(Object matching data)
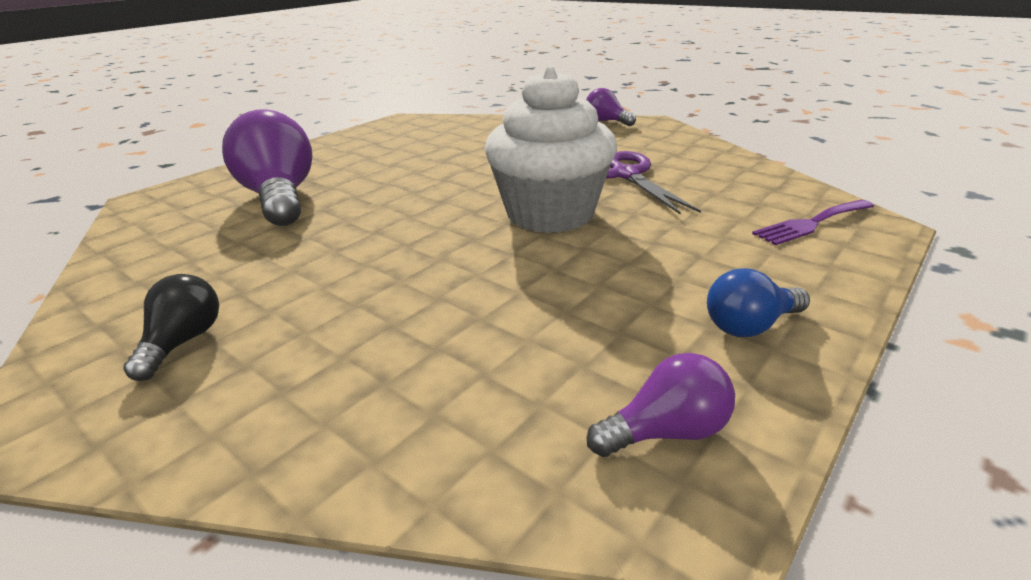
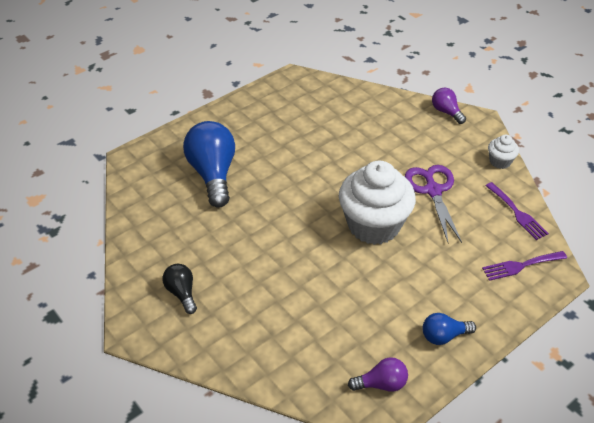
camera: 10 degrees right, 15 degrees up
(183, 342) = (182, 293): black light bulb -> black light bulb turned 45 degrees counterclockwise
(280, 198) = (213, 174): purple light bulb -> blue light bulb
(700, 144) = (500, 161): none -> white cupcake
(759, 178) = (517, 213): none -> purple fork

Problem to solve: All entries above must be duplicated exactly; please omit any picture they hold.

Task result:
camera: 10 degrees right, 15 degrees up
(183, 342) = (182, 293): black light bulb -> black light bulb turned 45 degrees counterclockwise
(280, 198) = (213, 174): purple light bulb -> blue light bulb
(700, 144) = (500, 161): none -> white cupcake
(759, 178) = (517, 213): none -> purple fork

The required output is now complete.